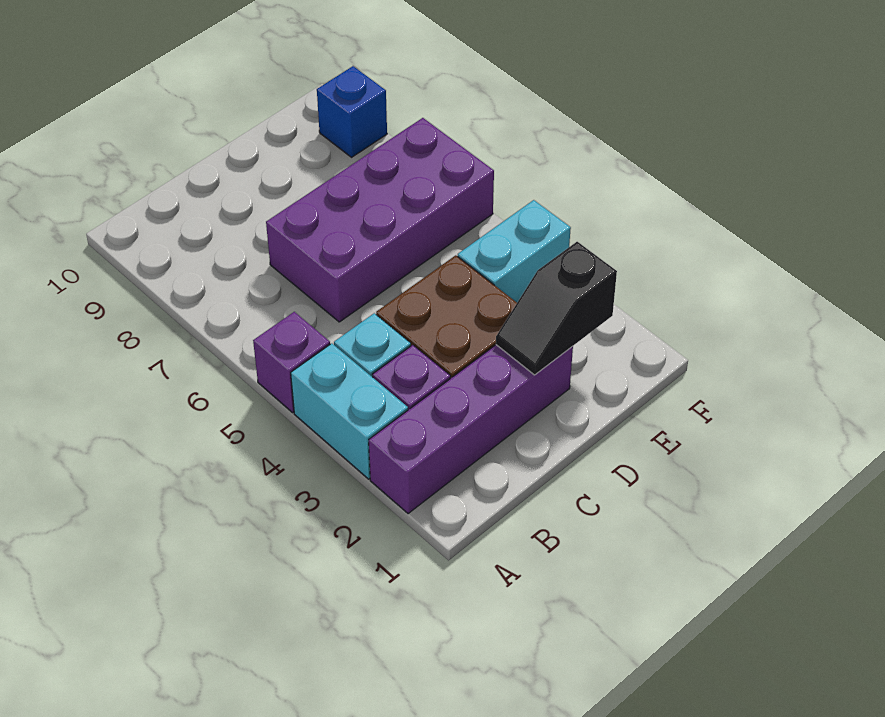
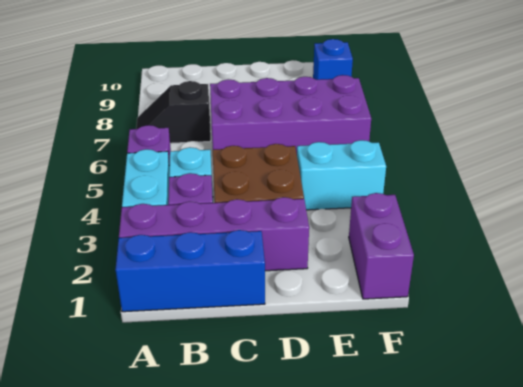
none -> blue 1x3 brick [115,230,265,312]
black 1x2 slope [496,242,617,375] -> black 1x2 slope moved to [136,81,211,143]
none -> purple 1x2 brick [349,193,414,299]

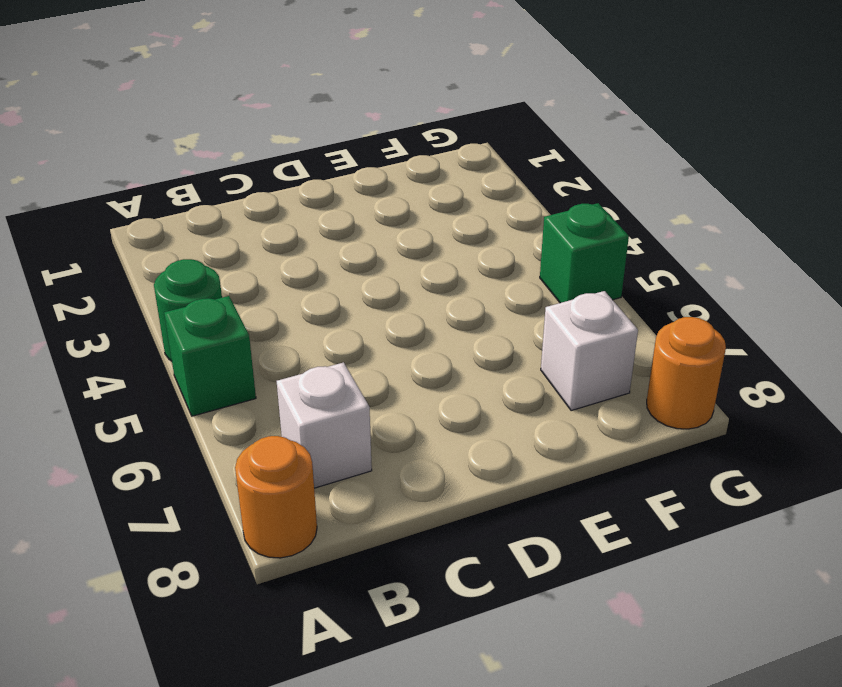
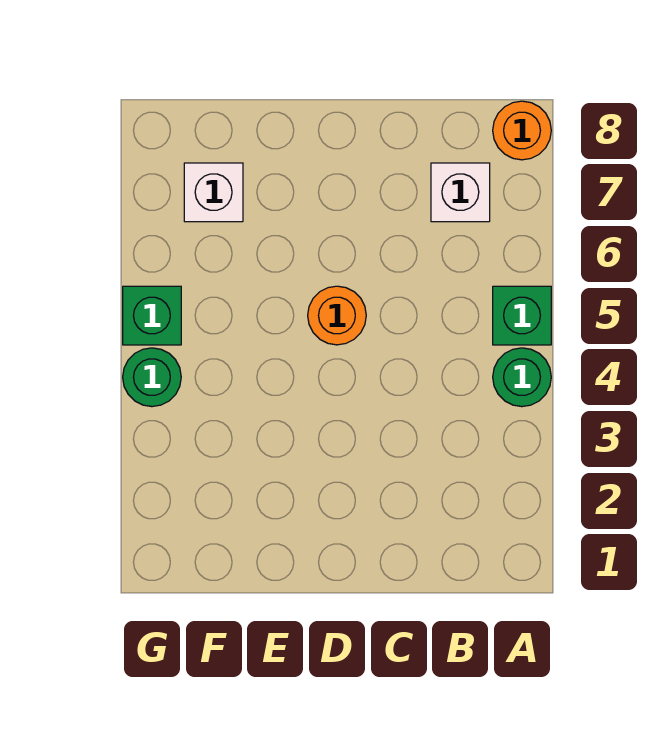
none -> green 1x1 round brick [123,348,181,407]
orange 1x1 round brick [647,317,726,429] -> orange 1x1 round brick moved to [308,286,366,345]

• _Problem requirements_:
Output every line above exactly as it stands, and drop any picture.

• _Solution for this task_:
none -> blue 1x3 brick [115,230,265,312]
black 1x2 slope [496,242,617,375] -> black 1x2 slope moved to [136,81,211,143]
none -> purple 1x2 brick [349,193,414,299]

none -> green 1x1 round brick [123,348,181,407]
orange 1x1 round brick [647,317,726,429] -> orange 1x1 round brick moved to [308,286,366,345]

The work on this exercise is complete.